Work instructions: Please transcribe the listing below with every word intact.

Exercise materials:
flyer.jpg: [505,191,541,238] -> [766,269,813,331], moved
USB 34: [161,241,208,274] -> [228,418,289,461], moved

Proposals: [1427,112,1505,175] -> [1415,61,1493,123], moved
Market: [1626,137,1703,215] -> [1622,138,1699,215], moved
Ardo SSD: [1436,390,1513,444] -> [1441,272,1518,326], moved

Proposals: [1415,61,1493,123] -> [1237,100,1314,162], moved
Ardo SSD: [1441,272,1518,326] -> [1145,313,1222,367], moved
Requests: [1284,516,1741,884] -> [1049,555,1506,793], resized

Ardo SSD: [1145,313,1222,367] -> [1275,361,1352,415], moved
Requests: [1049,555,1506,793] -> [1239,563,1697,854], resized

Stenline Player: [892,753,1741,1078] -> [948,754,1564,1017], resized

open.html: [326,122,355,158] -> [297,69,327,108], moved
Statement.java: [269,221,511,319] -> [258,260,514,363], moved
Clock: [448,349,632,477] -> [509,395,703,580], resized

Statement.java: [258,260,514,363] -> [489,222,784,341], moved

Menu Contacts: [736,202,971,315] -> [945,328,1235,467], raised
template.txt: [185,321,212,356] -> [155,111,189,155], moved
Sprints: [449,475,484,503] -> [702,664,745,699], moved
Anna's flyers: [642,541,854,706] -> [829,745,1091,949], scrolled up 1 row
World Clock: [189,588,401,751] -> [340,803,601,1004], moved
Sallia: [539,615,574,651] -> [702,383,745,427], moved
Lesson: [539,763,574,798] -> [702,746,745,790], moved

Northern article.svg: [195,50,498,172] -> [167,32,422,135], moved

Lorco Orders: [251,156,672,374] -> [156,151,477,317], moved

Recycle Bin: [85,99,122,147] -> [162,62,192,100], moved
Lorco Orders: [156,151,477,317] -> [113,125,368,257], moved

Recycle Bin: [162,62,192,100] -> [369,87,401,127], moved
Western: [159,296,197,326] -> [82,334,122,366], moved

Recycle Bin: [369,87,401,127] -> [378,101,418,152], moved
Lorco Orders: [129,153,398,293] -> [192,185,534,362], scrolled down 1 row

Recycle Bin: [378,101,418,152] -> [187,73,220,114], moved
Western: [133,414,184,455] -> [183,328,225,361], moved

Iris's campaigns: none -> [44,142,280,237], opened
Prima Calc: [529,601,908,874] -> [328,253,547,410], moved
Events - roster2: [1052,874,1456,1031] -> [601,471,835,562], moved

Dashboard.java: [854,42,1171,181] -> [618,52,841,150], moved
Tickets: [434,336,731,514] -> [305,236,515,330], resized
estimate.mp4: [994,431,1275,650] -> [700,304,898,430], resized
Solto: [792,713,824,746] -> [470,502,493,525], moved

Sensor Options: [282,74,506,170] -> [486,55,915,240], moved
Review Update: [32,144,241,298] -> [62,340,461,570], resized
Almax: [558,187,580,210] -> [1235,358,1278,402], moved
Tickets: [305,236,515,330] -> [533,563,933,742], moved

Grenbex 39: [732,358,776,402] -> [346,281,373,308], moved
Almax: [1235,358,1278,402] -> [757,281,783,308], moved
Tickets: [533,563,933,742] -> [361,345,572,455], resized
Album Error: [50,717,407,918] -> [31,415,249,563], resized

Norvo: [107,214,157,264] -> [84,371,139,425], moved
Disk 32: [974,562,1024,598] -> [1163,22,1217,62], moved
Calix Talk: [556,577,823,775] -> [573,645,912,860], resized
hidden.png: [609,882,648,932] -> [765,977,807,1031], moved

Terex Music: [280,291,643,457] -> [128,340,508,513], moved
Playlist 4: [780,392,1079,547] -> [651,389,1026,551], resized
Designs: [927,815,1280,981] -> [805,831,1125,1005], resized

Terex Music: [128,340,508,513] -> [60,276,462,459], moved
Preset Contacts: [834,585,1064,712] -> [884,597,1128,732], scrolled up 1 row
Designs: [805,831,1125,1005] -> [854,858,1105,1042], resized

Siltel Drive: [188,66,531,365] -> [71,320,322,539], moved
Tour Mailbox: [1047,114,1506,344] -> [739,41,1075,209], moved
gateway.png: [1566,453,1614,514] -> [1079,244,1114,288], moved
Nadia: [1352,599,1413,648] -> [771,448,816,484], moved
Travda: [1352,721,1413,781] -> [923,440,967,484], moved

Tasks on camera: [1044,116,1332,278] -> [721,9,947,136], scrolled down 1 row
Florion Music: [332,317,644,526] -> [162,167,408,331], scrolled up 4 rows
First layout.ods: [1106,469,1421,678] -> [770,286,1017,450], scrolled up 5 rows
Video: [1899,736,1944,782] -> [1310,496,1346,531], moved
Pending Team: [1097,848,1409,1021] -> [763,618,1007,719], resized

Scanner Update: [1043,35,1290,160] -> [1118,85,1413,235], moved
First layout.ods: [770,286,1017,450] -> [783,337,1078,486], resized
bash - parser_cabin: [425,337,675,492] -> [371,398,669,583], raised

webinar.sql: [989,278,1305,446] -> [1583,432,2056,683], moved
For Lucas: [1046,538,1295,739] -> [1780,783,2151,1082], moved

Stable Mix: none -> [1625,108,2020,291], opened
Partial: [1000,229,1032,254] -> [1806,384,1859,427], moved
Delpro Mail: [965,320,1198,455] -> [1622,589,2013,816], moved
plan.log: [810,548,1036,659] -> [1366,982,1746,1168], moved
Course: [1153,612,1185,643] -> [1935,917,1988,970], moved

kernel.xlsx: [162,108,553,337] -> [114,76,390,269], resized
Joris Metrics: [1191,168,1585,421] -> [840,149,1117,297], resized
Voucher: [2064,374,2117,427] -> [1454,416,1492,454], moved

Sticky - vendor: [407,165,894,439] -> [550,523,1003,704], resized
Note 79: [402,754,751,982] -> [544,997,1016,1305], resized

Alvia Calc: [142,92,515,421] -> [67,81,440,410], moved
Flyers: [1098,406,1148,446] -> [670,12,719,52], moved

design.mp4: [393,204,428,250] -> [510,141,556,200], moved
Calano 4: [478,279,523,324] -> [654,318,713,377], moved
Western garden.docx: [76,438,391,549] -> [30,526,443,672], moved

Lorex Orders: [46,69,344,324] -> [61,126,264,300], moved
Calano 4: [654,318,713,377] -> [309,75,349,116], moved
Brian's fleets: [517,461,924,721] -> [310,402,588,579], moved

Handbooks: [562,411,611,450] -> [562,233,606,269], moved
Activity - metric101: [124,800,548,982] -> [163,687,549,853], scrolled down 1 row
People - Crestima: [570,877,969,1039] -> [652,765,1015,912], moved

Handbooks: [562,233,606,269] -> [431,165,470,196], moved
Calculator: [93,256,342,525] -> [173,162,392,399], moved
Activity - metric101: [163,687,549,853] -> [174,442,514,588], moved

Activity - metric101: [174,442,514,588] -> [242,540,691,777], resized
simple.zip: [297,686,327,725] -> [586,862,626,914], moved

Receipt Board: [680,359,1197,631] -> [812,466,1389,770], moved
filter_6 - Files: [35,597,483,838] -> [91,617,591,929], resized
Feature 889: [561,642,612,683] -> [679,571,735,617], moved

Answer box:
flyer.jpg: [505,191,541,238] -> [766,269,813,331], moved
USB 34: [161,241,208,274] -> [228,418,289,461], moved

Proposals: [1427,112,1505,175] -> [1415,61,1493,123], moved
Market: [1626,137,1703,215] -> [1622,138,1699,215], moved
Ardo SSD: [1436,390,1513,444] -> [1441,272,1518,326], moved

Proposals: [1415,61,1493,123] -> [1237,100,1314,162], moved
Ardo SSD: [1441,272,1518,326] -> [1145,313,1222,367], moved
Requests: [1284,516,1741,884] -> [1049,555,1506,793], resized

Ardo SSD: [1145,313,1222,367] -> [1275,361,1352,415], moved
Requests: [1049,555,1506,793] -> [1239,563,1697,854], resized

Stenline Player: [892,753,1741,1078] -> [948,754,1564,1017], resized

open.html: [326,122,355,158] -> [297,69,327,108], moved
Statement.java: [269,221,511,319] -> [258,260,514,363], moved
Clock: [448,349,632,477] -> [509,395,703,580], resized

Statement.java: [258,260,514,363] -> [489,222,784,341], moved

Menu Contacts: [736,202,971,315] -> [945,328,1235,467], raised
template.txt: [185,321,212,356] -> [155,111,189,155], moved
Sprints: [449,475,484,503] -> [702,664,745,699], moved
Anna's flyers: [642,541,854,706] -> [829,745,1091,949], scrolled up 1 row
World Clock: [189,588,401,751] -> [340,803,601,1004], moved
Sallia: [539,615,574,651] -> [702,383,745,427], moved
Lesson: [539,763,574,798] -> [702,746,745,790], moved

Northern article.svg: [195,50,498,172] -> [167,32,422,135], moved

Lorco Orders: [251,156,672,374] -> [156,151,477,317], moved

Recycle Bin: [85,99,122,147] -> [162,62,192,100], moved
Lorco Orders: [156,151,477,317] -> [113,125,368,257], moved

Recycle Bin: [162,62,192,100] -> [369,87,401,127], moved
Western: [159,296,197,326] -> [82,334,122,366], moved

Recycle Bin: [369,87,401,127] -> [378,101,418,152], moved
Lorco Orders: [129,153,398,293] -> [192,185,534,362], scrolled down 1 row

Recycle Bin: [378,101,418,152] -> [187,73,220,114], moved
Western: [133,414,184,455] -> [183,328,225,361], moved

Iris's campaigns: none -> [44,142,280,237], opened
Prima Calc: [529,601,908,874] -> [328,253,547,410], moved
Events - roster2: [1052,874,1456,1031] -> [601,471,835,562], moved

Dashboard.java: [854,42,1171,181] -> [618,52,841,150], moved
Tickets: [434,336,731,514] -> [305,236,515,330], resized
estimate.mp4: [994,431,1275,650] -> [700,304,898,430], resized
Solto: [792,713,824,746] -> [470,502,493,525], moved

Sensor Options: [282,74,506,170] -> [486,55,915,240], moved
Review Update: [32,144,241,298] -> [62,340,461,570], resized
Almax: [558,187,580,210] -> [1235,358,1278,402], moved
Tickets: [305,236,515,330] -> [533,563,933,742], moved

Grenbex 39: [732,358,776,402] -> [346,281,373,308], moved
Almax: [1235,358,1278,402] -> [757,281,783,308], moved
Tickets: [533,563,933,742] -> [361,345,572,455], resized
Album Error: [50,717,407,918] -> [31,415,249,563], resized

Norvo: [107,214,157,264] -> [84,371,139,425], moved
Disk 32: [974,562,1024,598] -> [1163,22,1217,62], moved
Calix Talk: [556,577,823,775] -> [573,645,912,860], resized
hidden.png: [609,882,648,932] -> [765,977,807,1031], moved

Terex Music: [280,291,643,457] -> [128,340,508,513], moved
Playlist 4: [780,392,1079,547] -> [651,389,1026,551], resized
Designs: [927,815,1280,981] -> [805,831,1125,1005], resized

Terex Music: [128,340,508,513] -> [60,276,462,459], moved
Preset Contacts: [834,585,1064,712] -> [884,597,1128,732], scrolled up 1 row
Designs: [805,831,1125,1005] -> [854,858,1105,1042], resized

Siltel Drive: [188,66,531,365] -> [71,320,322,539], moved
Tour Mailbox: [1047,114,1506,344] -> [739,41,1075,209], moved
gateway.png: [1566,453,1614,514] -> [1079,244,1114,288], moved
Nadia: [1352,599,1413,648] -> [771,448,816,484], moved
Travda: [1352,721,1413,781] -> [923,440,967,484], moved

Tasks on camera: [1044,116,1332,278] -> [721,9,947,136], scrolled down 1 row
Florion Music: [332,317,644,526] -> [162,167,408,331], scrolled up 4 rows
First layout.ods: [1106,469,1421,678] -> [770,286,1017,450], scrolled up 5 rows
Video: [1899,736,1944,782] -> [1310,496,1346,531], moved
Pending Team: [1097,848,1409,1021] -> [763,618,1007,719], resized

Scanner Update: [1043,35,1290,160] -> [1118,85,1413,235], moved
First layout.ods: [770,286,1017,450] -> [783,337,1078,486], resized
bash - parser_cabin: [425,337,675,492] -> [371,398,669,583], raised

webinar.sql: [989,278,1305,446] -> [1583,432,2056,683], moved
For Lucas: [1046,538,1295,739] -> [1780,783,2151,1082], moved

Stable Mix: none -> [1625,108,2020,291], opened
Partial: [1000,229,1032,254] -> [1806,384,1859,427], moved
Delpro Mail: [965,320,1198,455] -> [1622,589,2013,816], moved
plan.log: [810,548,1036,659] -> [1366,982,1746,1168], moved
Course: [1153,612,1185,643] -> [1935,917,1988,970], moved

kernel.xlsx: [162,108,553,337] -> [114,76,390,269], resized
Joris Metrics: [1191,168,1585,421] -> [840,149,1117,297], resized
Voucher: [2064,374,2117,427] -> [1454,416,1492,454], moved

Sticky - vendor: [407,165,894,439] -> [550,523,1003,704], resized
Note 79: [402,754,751,982] -> [544,997,1016,1305], resized

Alvia Calc: [142,92,515,421] -> [67,81,440,410], moved
Flyers: [1098,406,1148,446] -> [670,12,719,52], moved

design.mp4: [393,204,428,250] -> [510,141,556,200], moved
Calano 4: [478,279,523,324] -> [654,318,713,377], moved
Western garden.docx: [76,438,391,549] -> [30,526,443,672], moved

Lorex Orders: [46,69,344,324] -> [61,126,264,300], moved
Calano 4: [654,318,713,377] -> [309,75,349,116], moved
Brian's fleets: [517,461,924,721] -> [310,402,588,579], moved

Handbooks: [562,411,611,450] -> [562,233,606,269], moved
Activity - metric101: [124,800,548,982] -> [163,687,549,853], scrolled down 1 row
People - Crestima: [570,877,969,1039] -> [652,765,1015,912], moved

Handbooks: [562,233,606,269] -> [431,165,470,196], moved
Calculator: [93,256,342,525] -> [173,162,392,399], moved
Activity - metric101: [163,687,549,853] -> [174,442,514,588], moved

Activity - metric101: [174,442,514,588] -> [242,540,691,777], resized
simple.zip: [297,686,327,725] -> [586,862,626,914], moved

Receipt Board: [680,359,1197,631] -> [812,466,1389,770], moved
filter_6 - Files: [35,597,483,838] -> [91,617,591,929], resized
Feature 889: [561,642,612,683] -> [679,571,735,617], moved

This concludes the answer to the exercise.